══ Given information ══

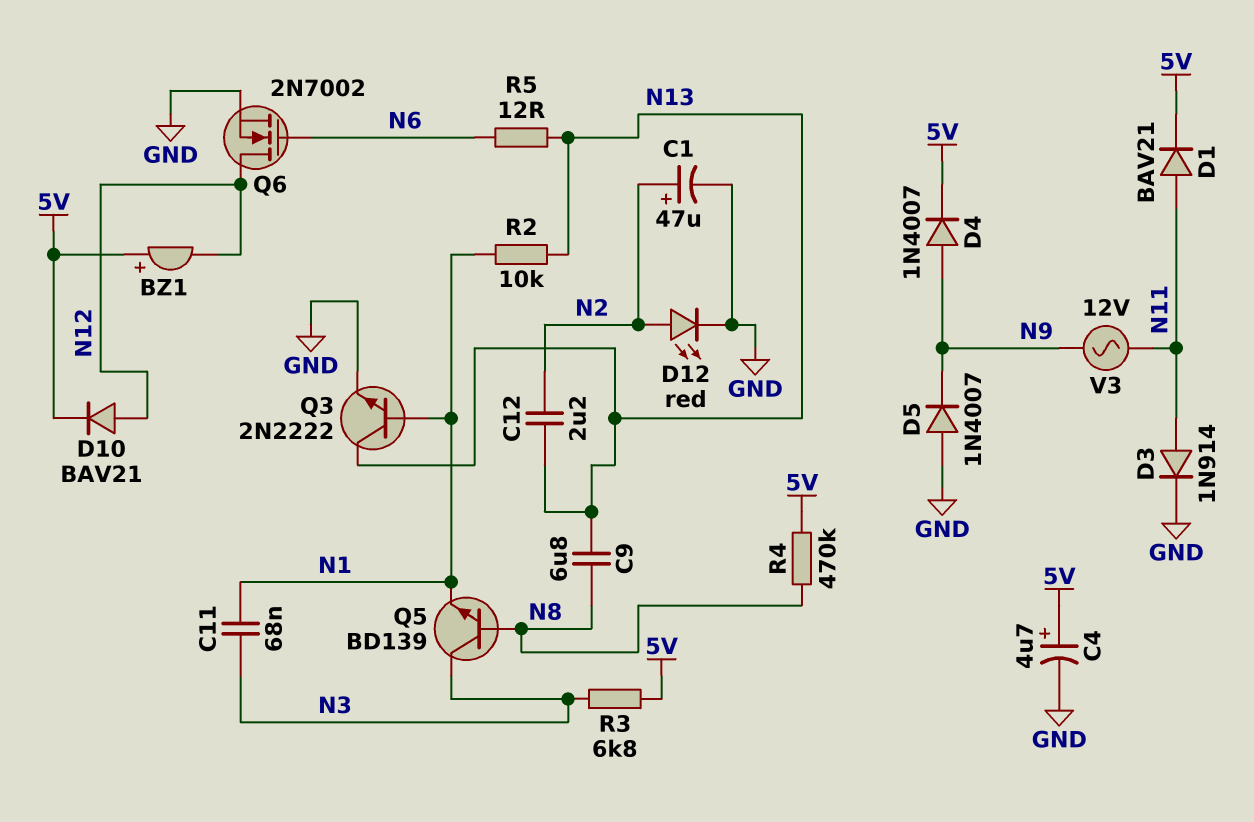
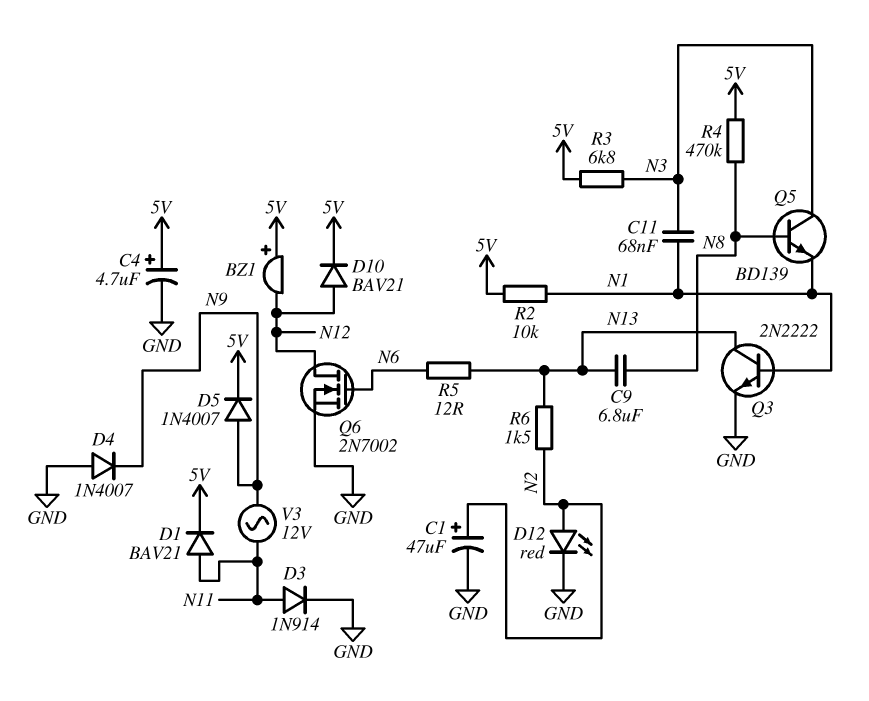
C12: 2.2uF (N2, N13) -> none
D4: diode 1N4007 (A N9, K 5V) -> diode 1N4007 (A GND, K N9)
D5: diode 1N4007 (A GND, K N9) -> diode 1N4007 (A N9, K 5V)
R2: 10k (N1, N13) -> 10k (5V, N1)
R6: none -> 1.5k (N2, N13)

═══
══ Given information ══

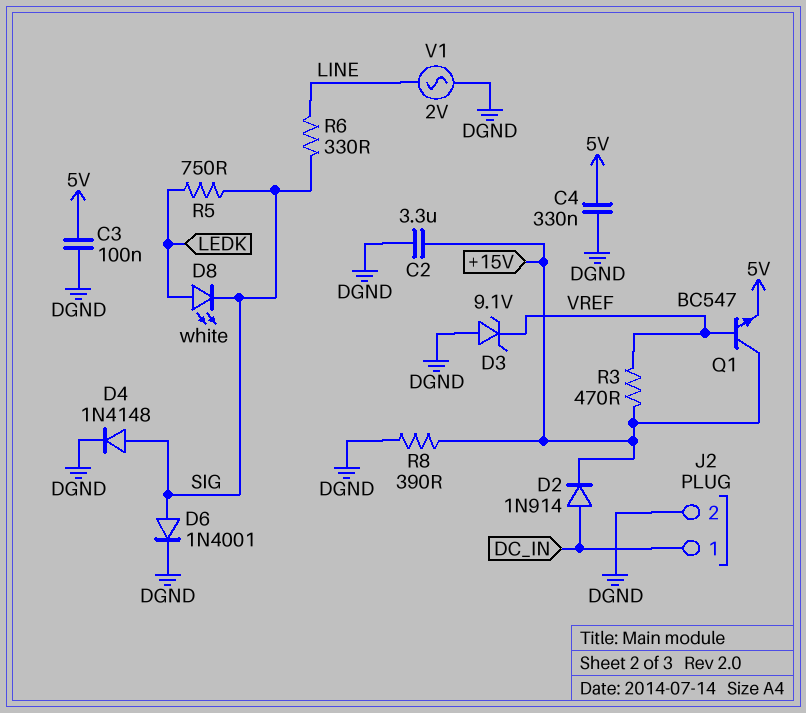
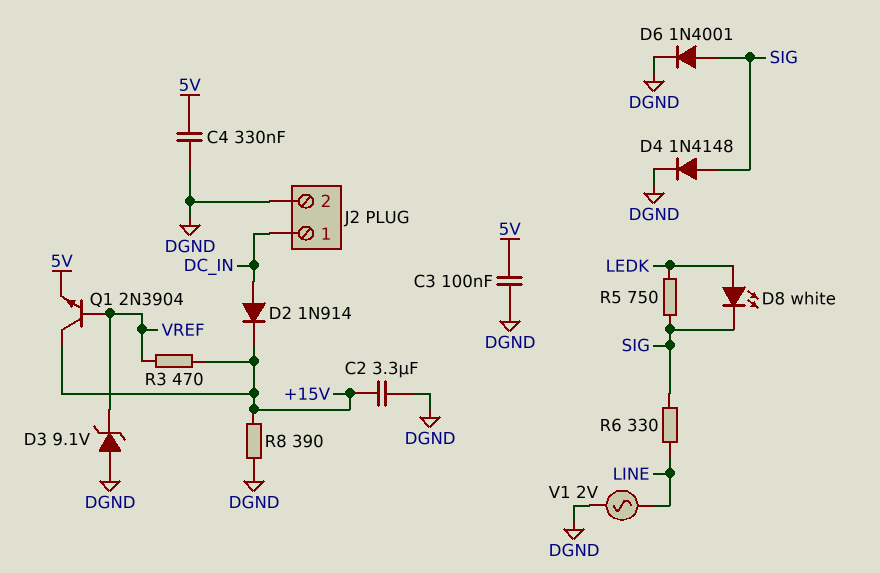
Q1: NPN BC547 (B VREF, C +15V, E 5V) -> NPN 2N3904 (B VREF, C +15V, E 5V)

═══

■ **Work instruction**:
From the listing above, repeat exactly the lines starting at the line that includes "D5: diode 1N4007" and ending at the line that includes "R6: none -> 1.5k (N2, N13)", with nothing outside that span.

■ **Task solution**:
D5: diode 1N4007 (A GND, K N9) -> diode 1N4007 (A N9, K 5V)
R2: 10k (N1, N13) -> 10k (5V, N1)
R6: none -> 1.5k (N2, N13)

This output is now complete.